Go through the entries and count the lines with the string "cheese" in them. Give only that number.

**DATA FOR THE TASK**
[Start of Attachment]
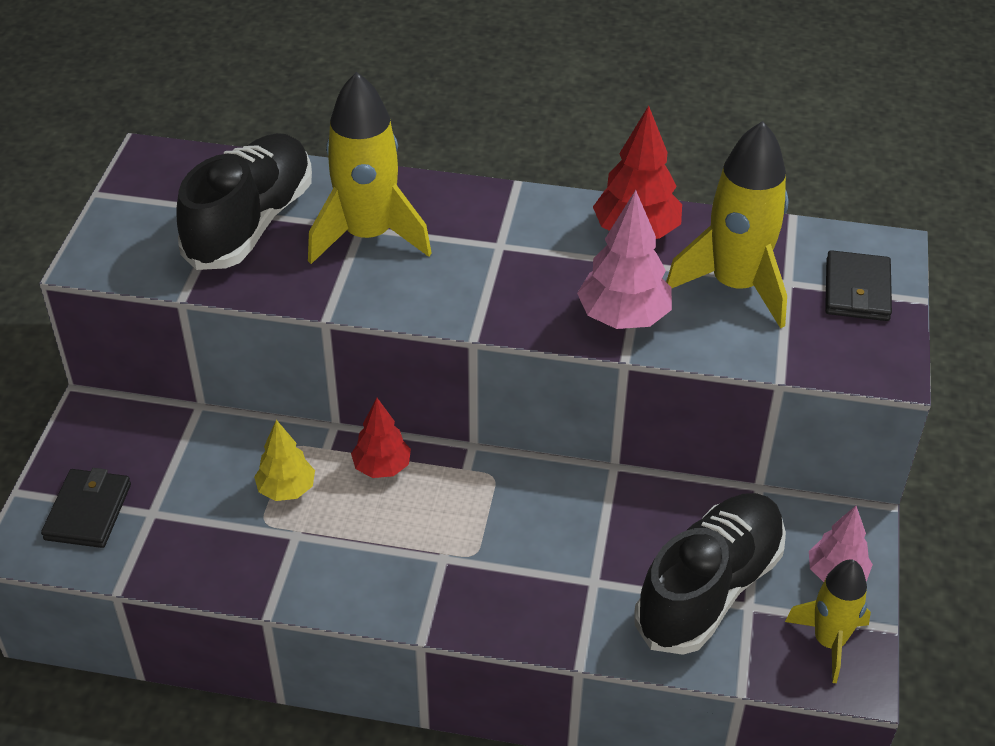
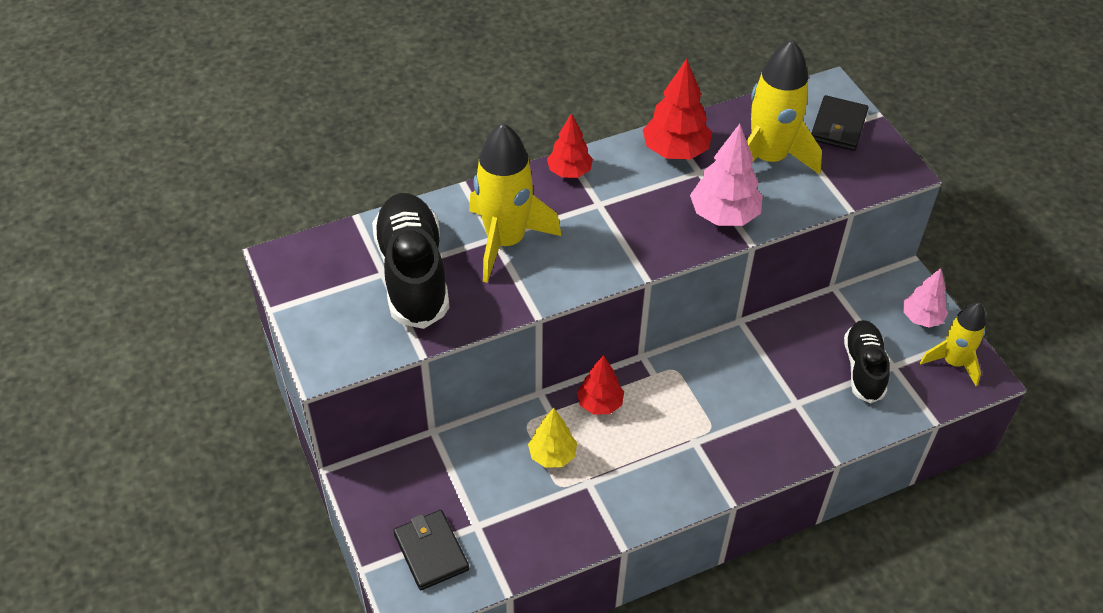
camera: 35 degrees left, 5 degrees up
black shoe [634,493,786,655] -> black shoe [844,320,890,403], size x0.62
black wallet [825,250,892,321] -> black wallet turned 45 degrees clockwise [811,95,868,151]
none -> red tree [547,113,593,178]

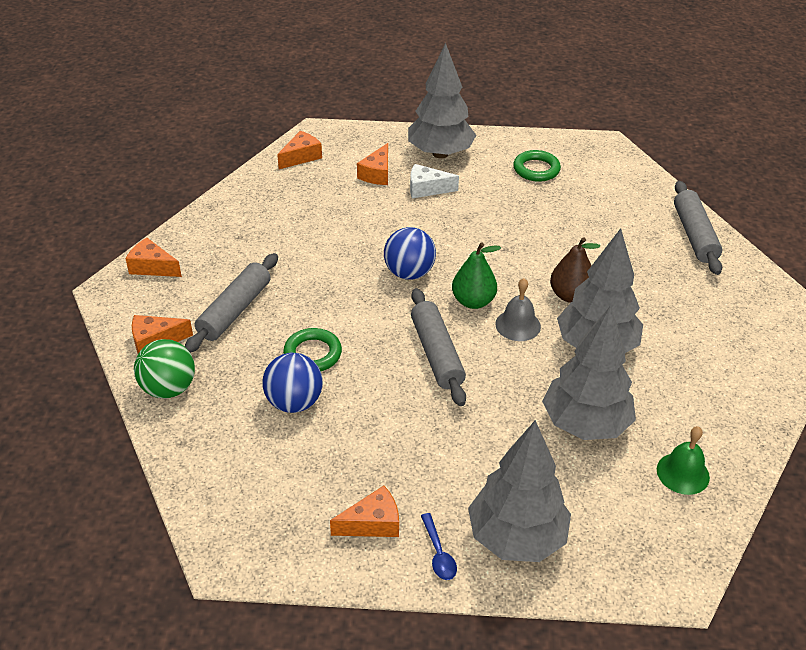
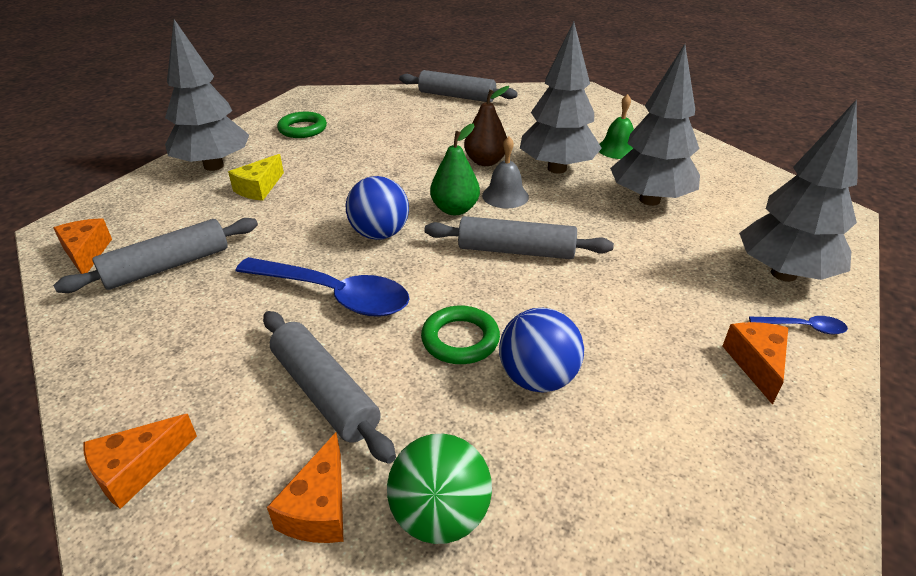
camera: 65 degrees left, 5 degrees down
orange cheese [357,143,388,185] -> none
white cheese [410,164,459,198] -> yellow cheese [228,154,284,201]
green bell [657,426,710,495] -> green bell moved to [599,94,634,159]
none -> grey rolling pin [53,218,258,293]
none -> blue spoon [235,257,410,317]

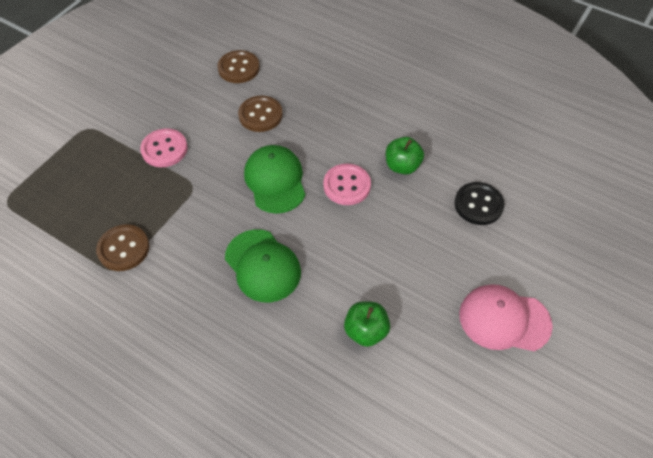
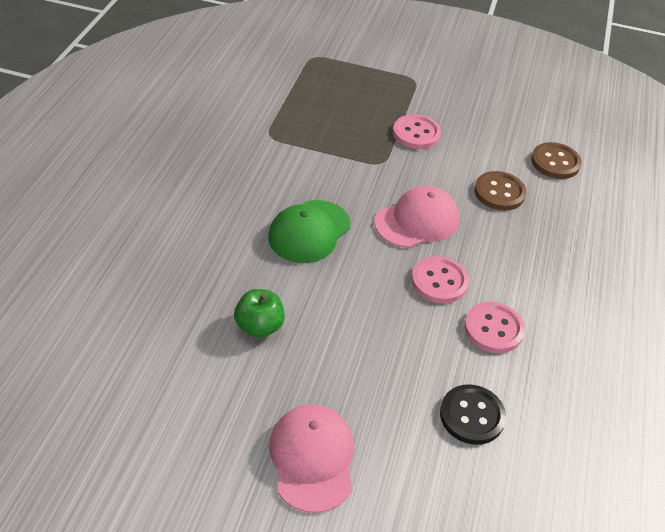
camera: 70 degrees right, 10 degrees down
brown button [96,224,149,271] -> none
green cap [244,145,305,214] -> pink cap [374,186,459,248]
green apple [386,137,424,175] -> pink button [464,302,525,353]

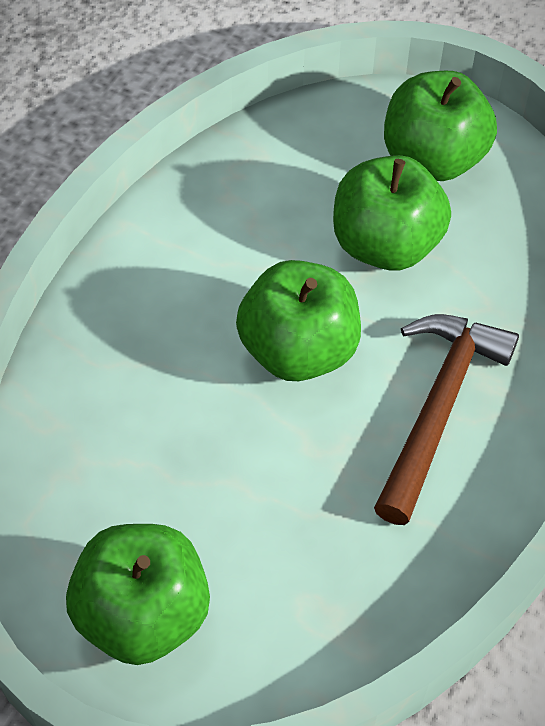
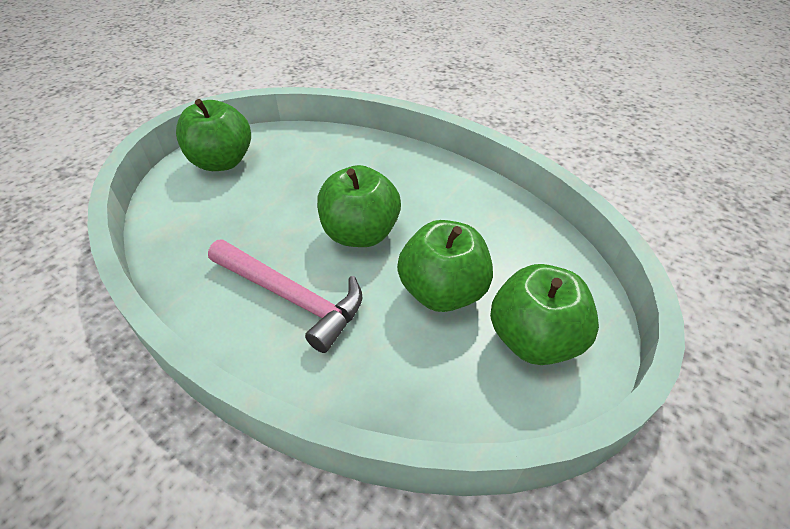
camera: 100 degrees right, 10 degrees down
brown hammer [374,314,519,525] -> pink hammer [208,239,362,353]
[End of Attachment]
**RESULT BELOW**
2